What the task requires: Check which lines in the records hold "plus" and report how many there are, with no other text.

Segment Start: Data for processing

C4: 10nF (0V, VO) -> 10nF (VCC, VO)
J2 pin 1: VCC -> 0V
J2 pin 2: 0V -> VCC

Segment End: Data for processing
Segment Start: Data for processing

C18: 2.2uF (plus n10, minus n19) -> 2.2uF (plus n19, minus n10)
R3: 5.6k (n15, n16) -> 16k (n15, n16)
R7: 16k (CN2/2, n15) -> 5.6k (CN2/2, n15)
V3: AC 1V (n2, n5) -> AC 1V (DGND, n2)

Segment End: Data for processing
Segment Start: Data for processing

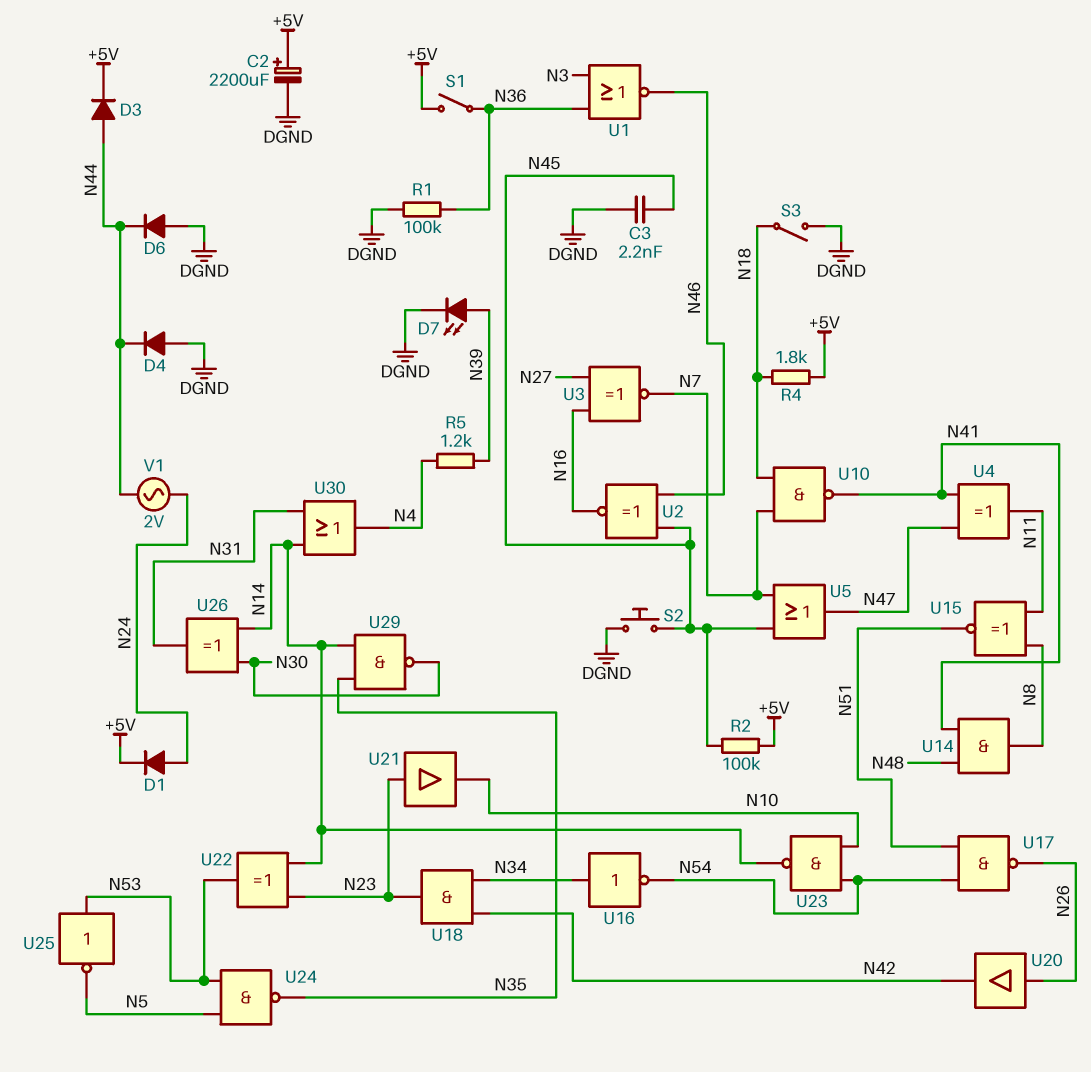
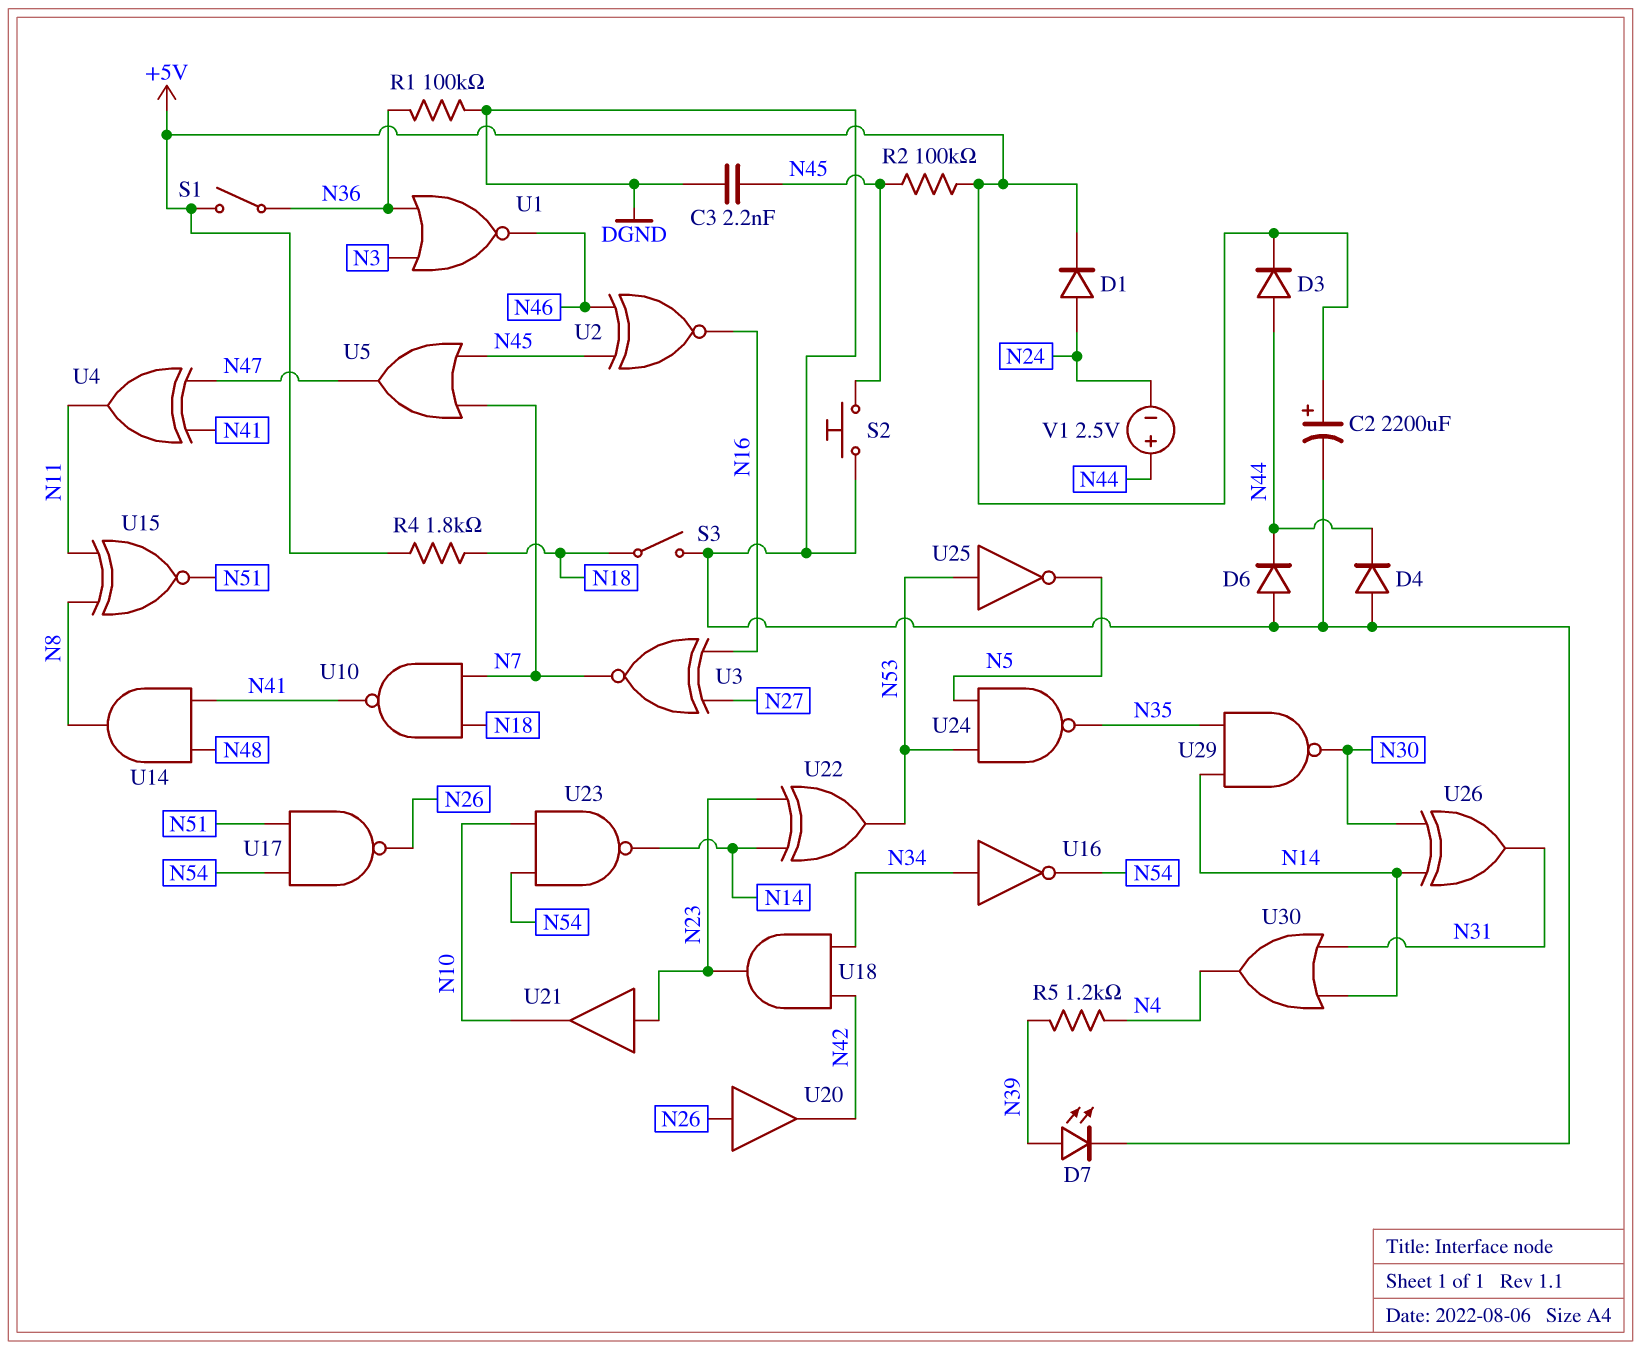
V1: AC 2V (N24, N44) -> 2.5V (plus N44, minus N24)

Segment End: Data for processing

Result of the task: 2